*Supplied material*

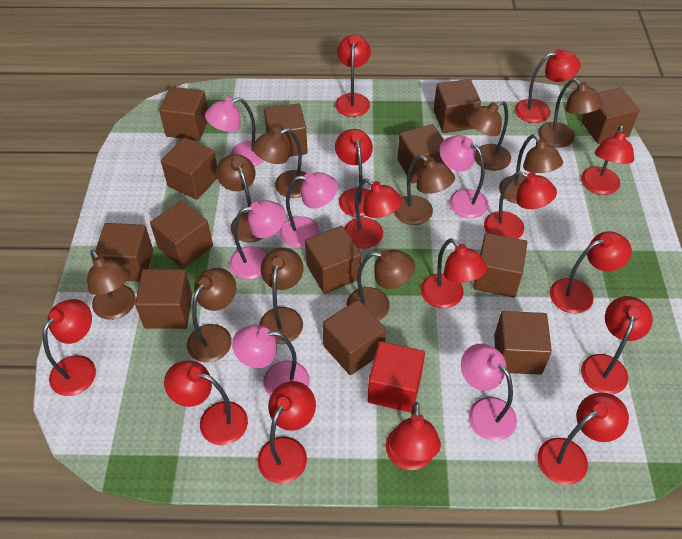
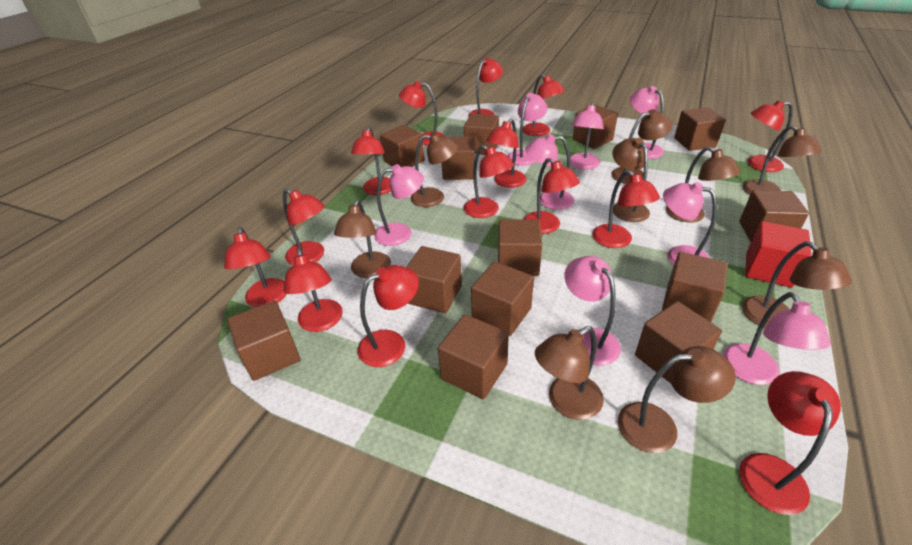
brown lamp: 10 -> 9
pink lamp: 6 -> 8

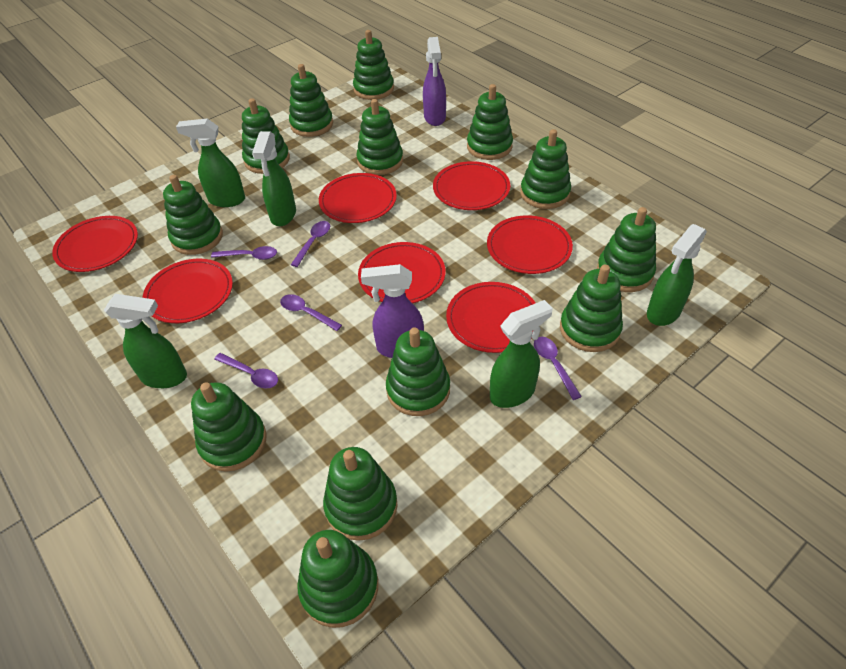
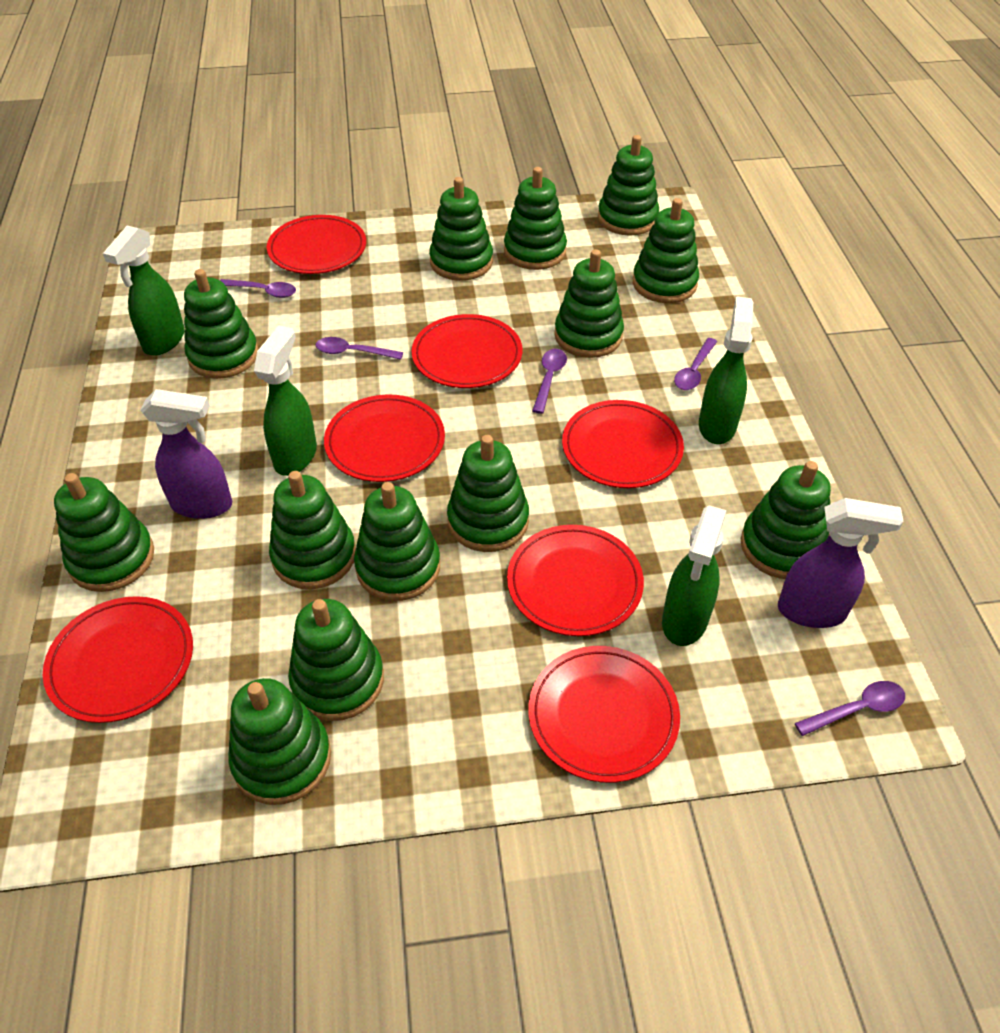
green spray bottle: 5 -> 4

*Task to complete*
Would you transcribe the listing above line by line, exactly, leaving every picture out?

*Worked solution*
brown lamp: 10 -> 9
pink lamp: 6 -> 8

green spray bottle: 5 -> 4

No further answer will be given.